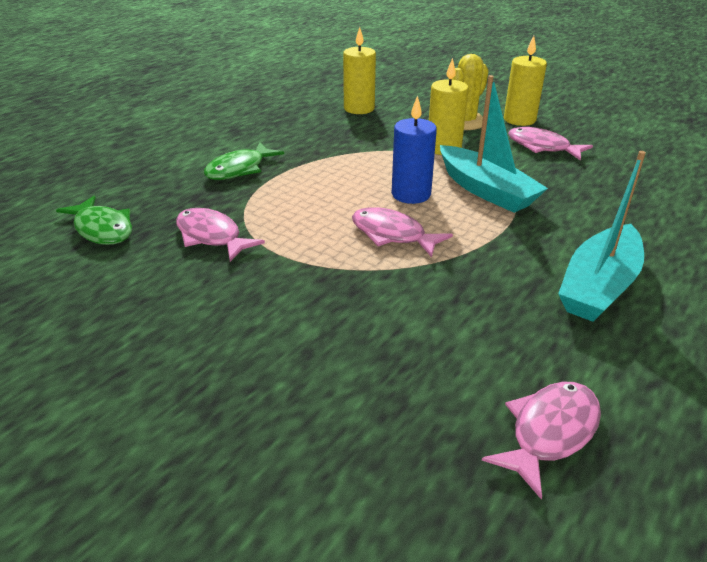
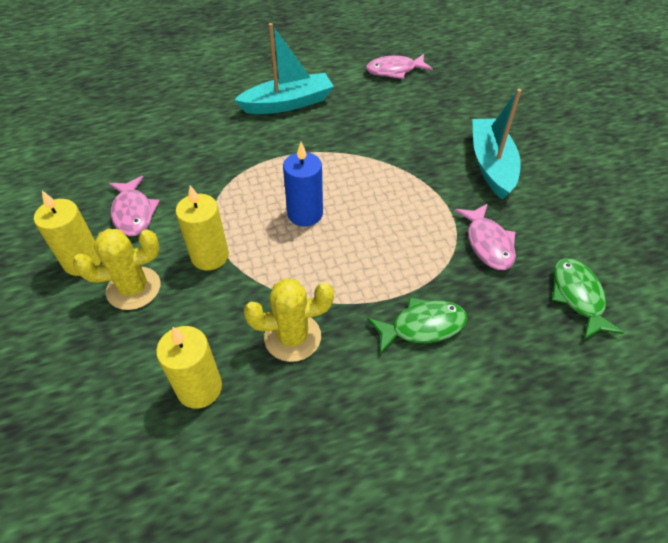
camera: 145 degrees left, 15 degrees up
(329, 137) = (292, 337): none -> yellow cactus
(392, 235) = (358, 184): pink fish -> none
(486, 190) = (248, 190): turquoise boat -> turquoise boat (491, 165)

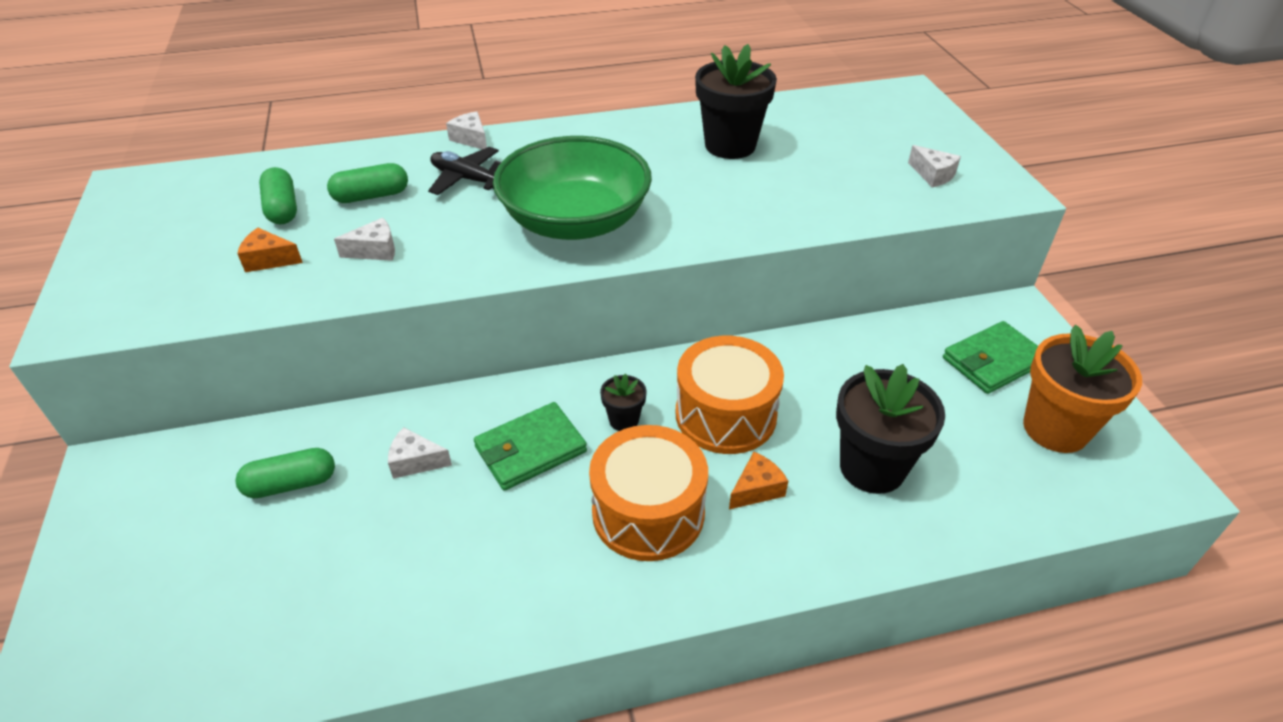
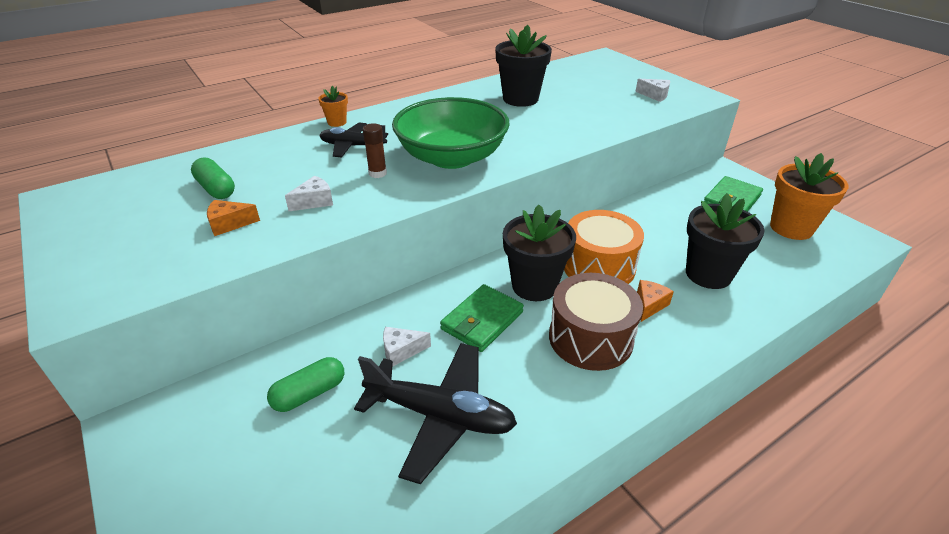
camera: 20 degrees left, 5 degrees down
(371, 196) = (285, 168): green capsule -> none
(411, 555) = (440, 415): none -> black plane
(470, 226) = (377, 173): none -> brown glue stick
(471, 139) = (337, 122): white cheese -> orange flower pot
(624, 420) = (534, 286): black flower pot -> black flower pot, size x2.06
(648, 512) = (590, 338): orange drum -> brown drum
□ □ □ □ □ □ □
- [WORK TO COMPLETE]: Repeat the material above exactly, so that every entry appears but no picture does.

- [FINAL ANSWER]:
camera: 145 degrees left, 15 degrees up
(329, 137) = (292, 337): none -> yellow cactus
(392, 235) = (358, 184): pink fish -> none
(486, 190) = (248, 190): turquoise boat -> turquoise boat (491, 165)

camera: 20 degrees left, 5 degrees down
(371, 196) = (285, 168): green capsule -> none
(411, 555) = (440, 415): none -> black plane
(470, 226) = (377, 173): none -> brown glue stick
(471, 139) = (337, 122): white cheese -> orange flower pot
(624, 420) = (534, 286): black flower pot -> black flower pot, size x2.06
(648, 512) = (590, 338): orange drum -> brown drum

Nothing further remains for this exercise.